─── Input material ───

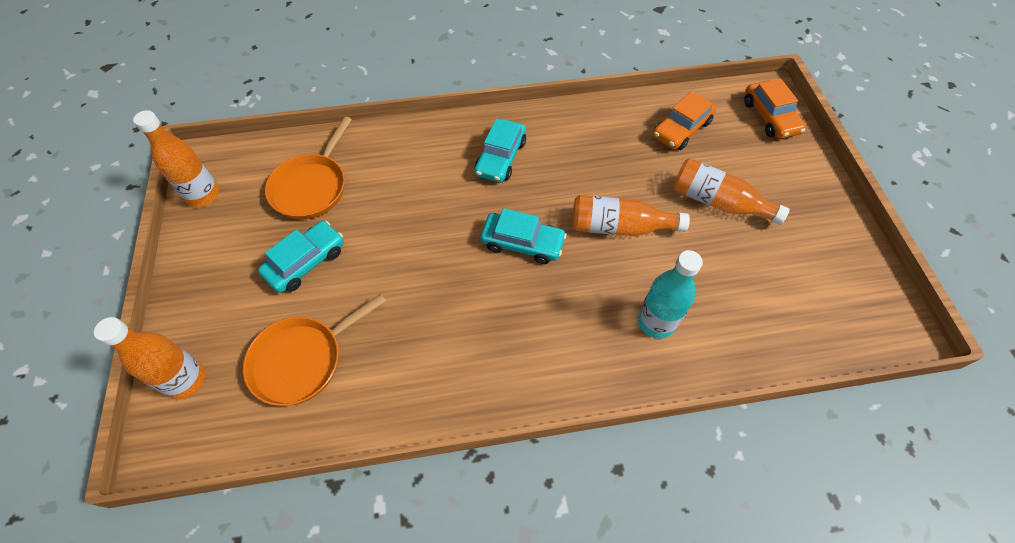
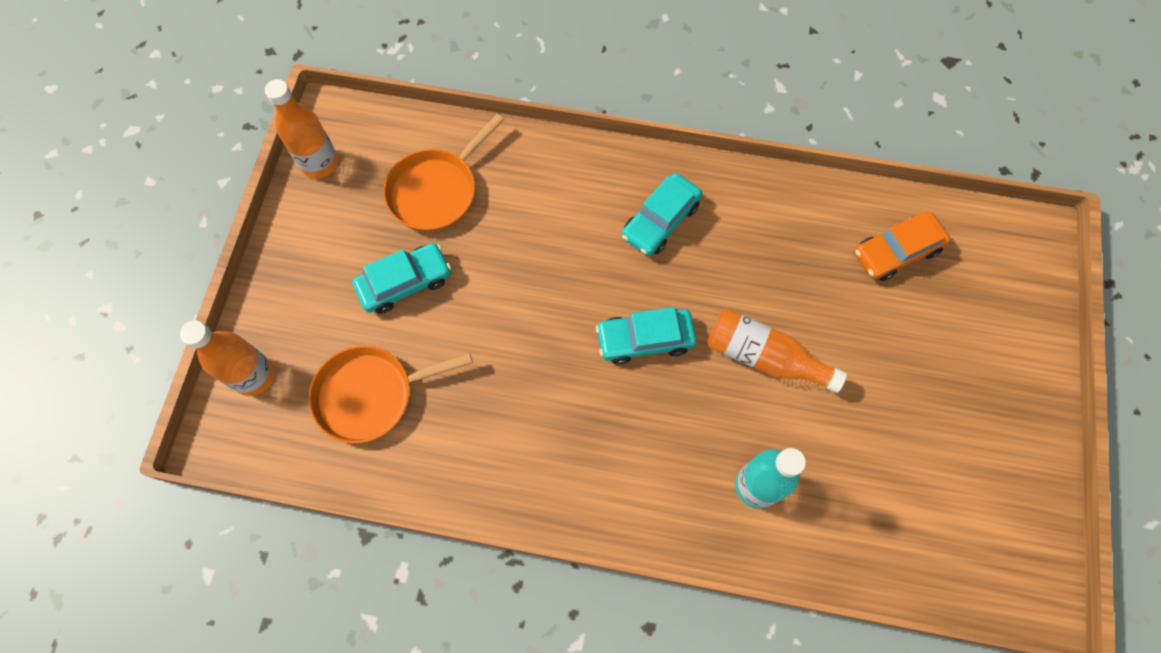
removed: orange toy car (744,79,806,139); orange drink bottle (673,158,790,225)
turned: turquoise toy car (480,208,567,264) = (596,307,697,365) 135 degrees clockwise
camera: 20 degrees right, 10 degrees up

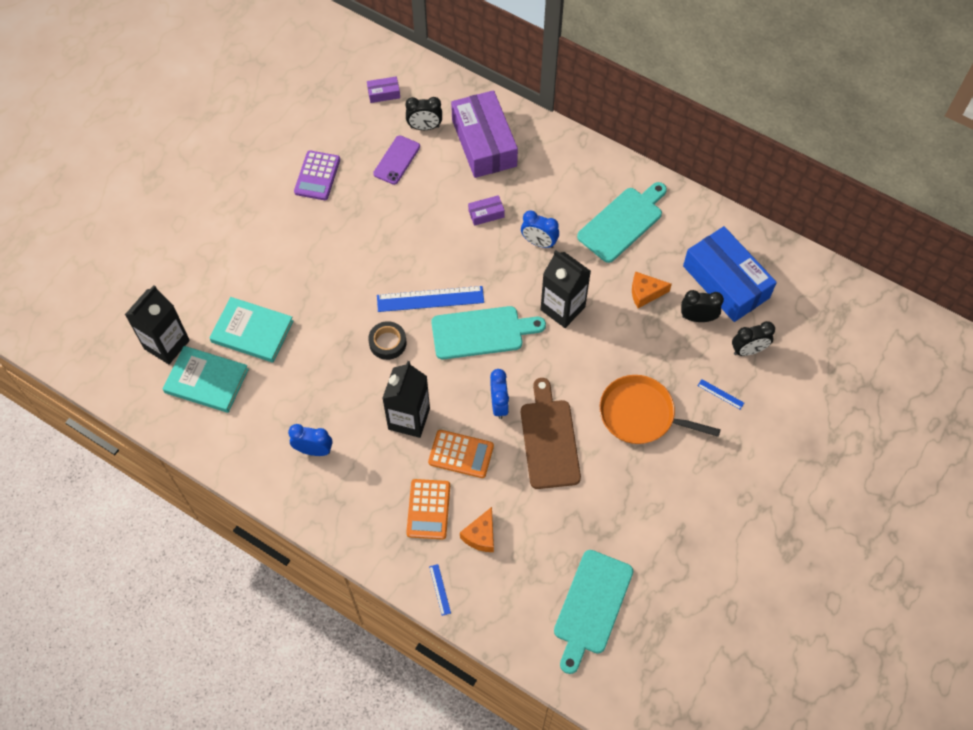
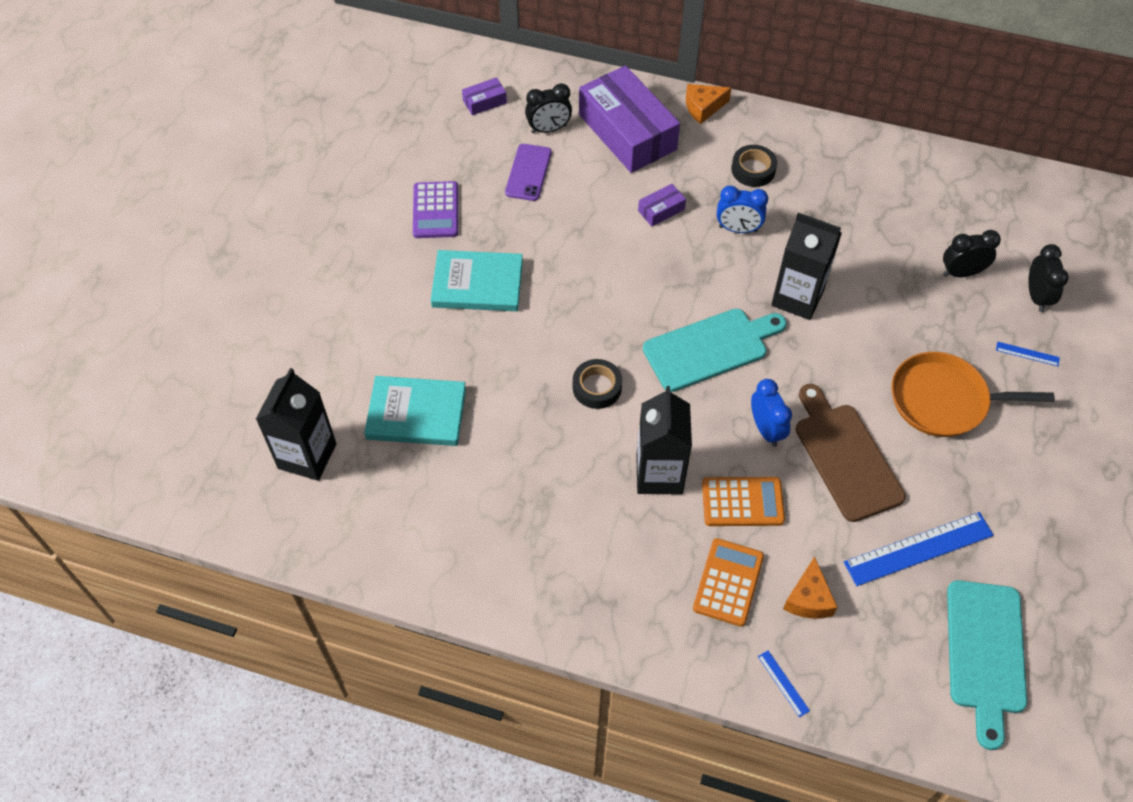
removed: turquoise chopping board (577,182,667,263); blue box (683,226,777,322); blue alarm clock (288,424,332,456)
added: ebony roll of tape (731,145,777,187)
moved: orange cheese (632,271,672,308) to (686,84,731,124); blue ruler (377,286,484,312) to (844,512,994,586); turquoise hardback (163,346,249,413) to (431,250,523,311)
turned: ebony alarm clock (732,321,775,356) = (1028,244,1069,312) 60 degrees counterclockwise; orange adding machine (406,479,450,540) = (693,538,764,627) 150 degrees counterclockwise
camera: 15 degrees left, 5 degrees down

───
─── Input material ───

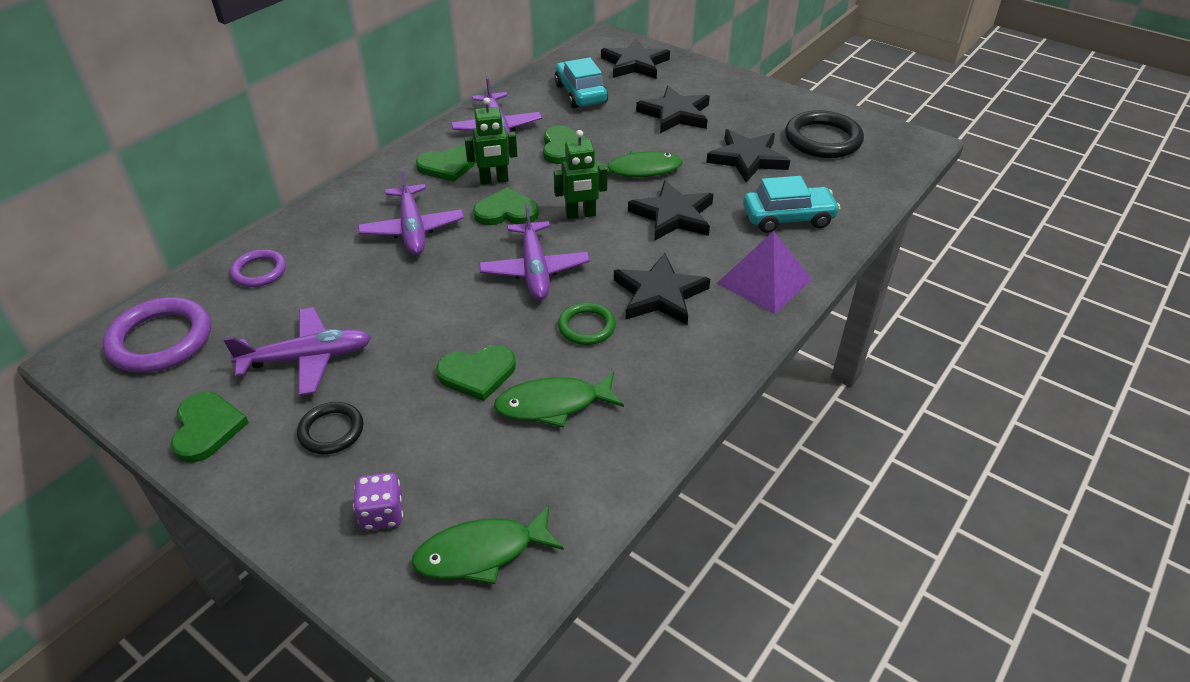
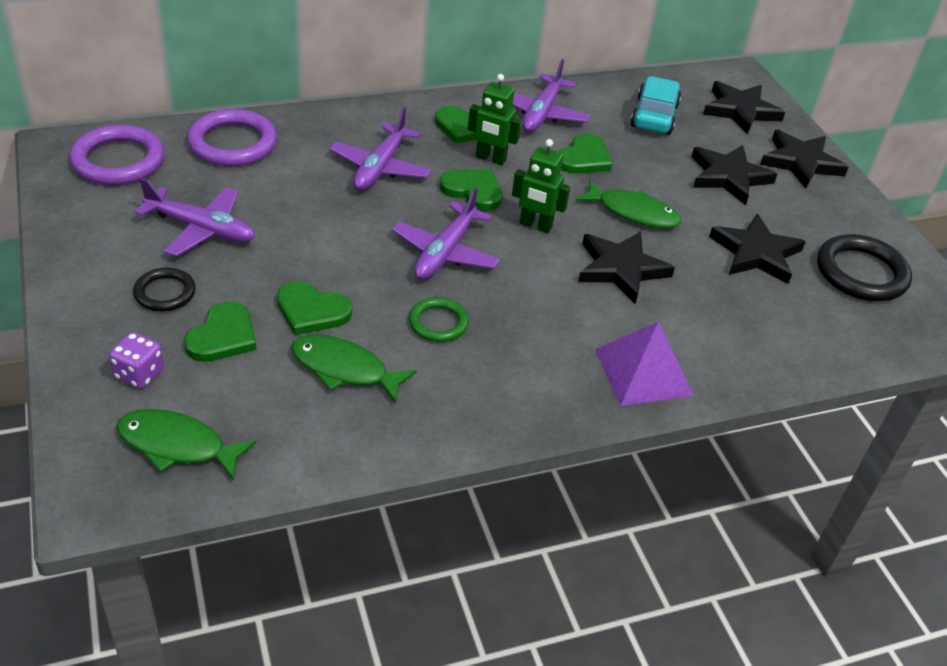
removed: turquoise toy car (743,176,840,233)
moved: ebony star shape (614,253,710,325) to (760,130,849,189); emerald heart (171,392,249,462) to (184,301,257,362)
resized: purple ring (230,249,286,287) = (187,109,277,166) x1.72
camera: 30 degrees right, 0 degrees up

───

Try it:
Taking the entries above, write out exactly each line from the one holding "removed: orange toy" to the one holding "turned: turquoise toy", both included, and stop there.

Solution for this exercise:
removed: orange toy car (744,79,806,139); orange drink bottle (673,158,790,225)
turned: turquoise toy car (480,208,567,264) = (596,307,697,365) 135 degrees clockwise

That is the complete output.